**Your goal**
Your answer must be a word-for-word copy of the listing, with all pictures excluded.

[Start of section]

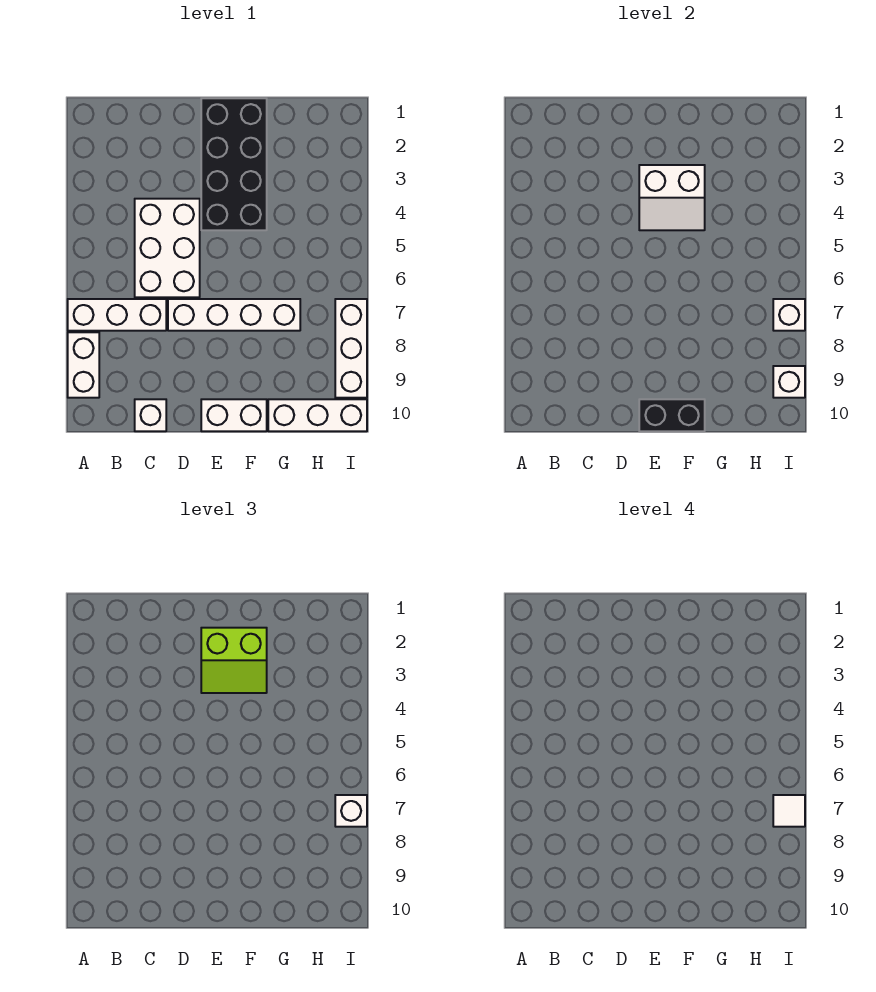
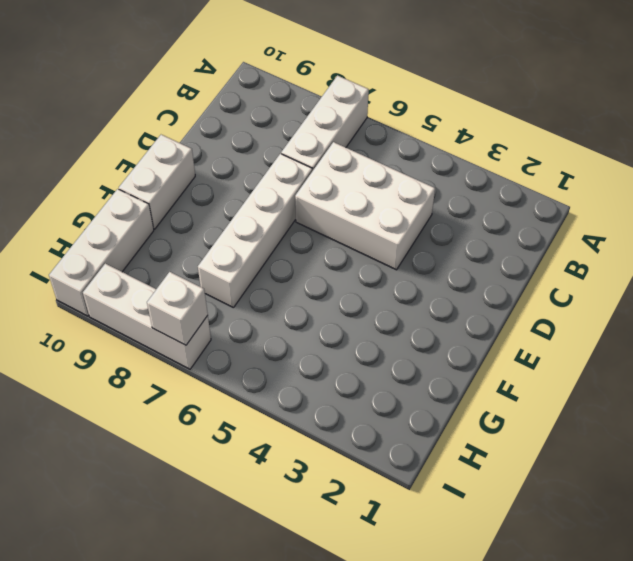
none -> white 1x2 brick [68,332,99,398]
none -> white 1x1 brick [135,399,166,431]
none -> black 2x4 brick [201,98,267,230]

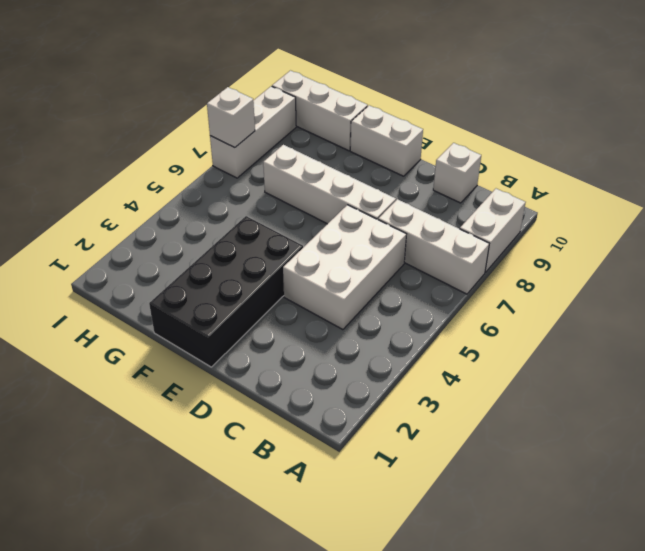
none -> white 2x2 slope [639,165,705,230]
none -> black 1x2 brick [639,399,705,431]
none -> white 1x1 brick [773,366,805,398]

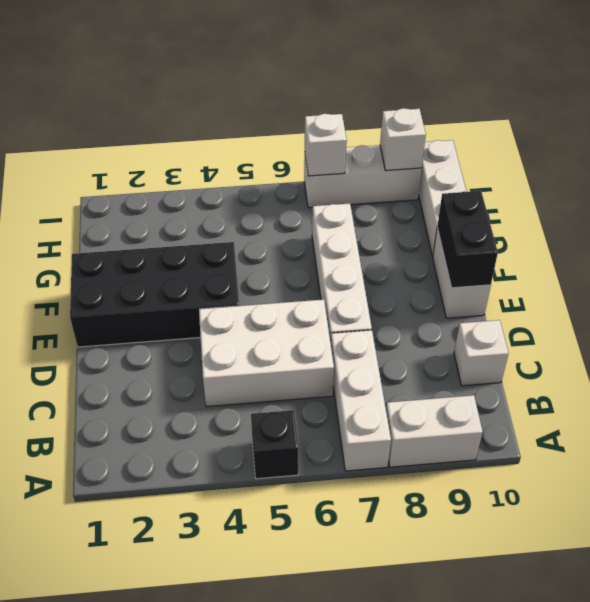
black 1x1 brick [251,410,298,479] -> none
none -> white 2x2 slope [639,165,705,230]
none -> lime 2x2 slope [201,628,267,693]
none -> white 1x1 brick [335,795,367,827]

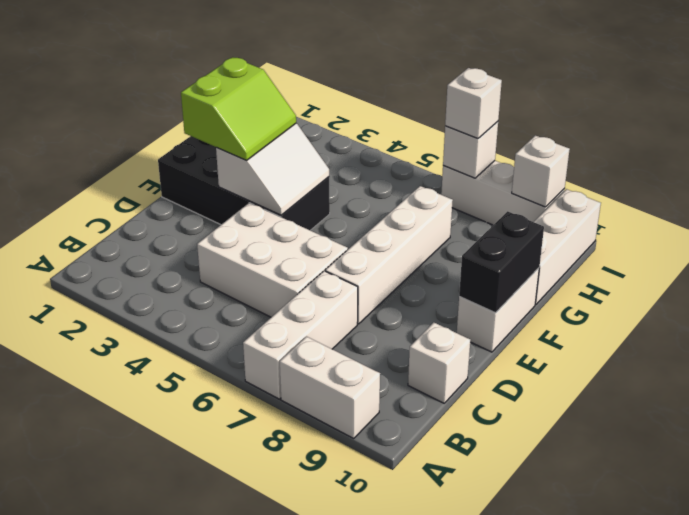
none -> white 1x1 tile [773,795,805,827]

[End of section]

**Result below**
none -> white 1x2 brick [68,332,99,398]
none -> white 1x1 brick [135,399,166,431]
none -> black 2x4 brick [201,98,267,230]

none -> white 2x2 slope [639,165,705,230]
none -> black 1x2 brick [639,399,705,431]
none -> white 1x1 brick [773,366,805,398]

black 1x1 brick [251,410,298,479] -> none
none -> white 2x2 slope [639,165,705,230]
none -> lime 2x2 slope [201,628,267,693]
none -> white 1x1 brick [335,795,367,827]

none -> white 1x1 tile [773,795,805,827]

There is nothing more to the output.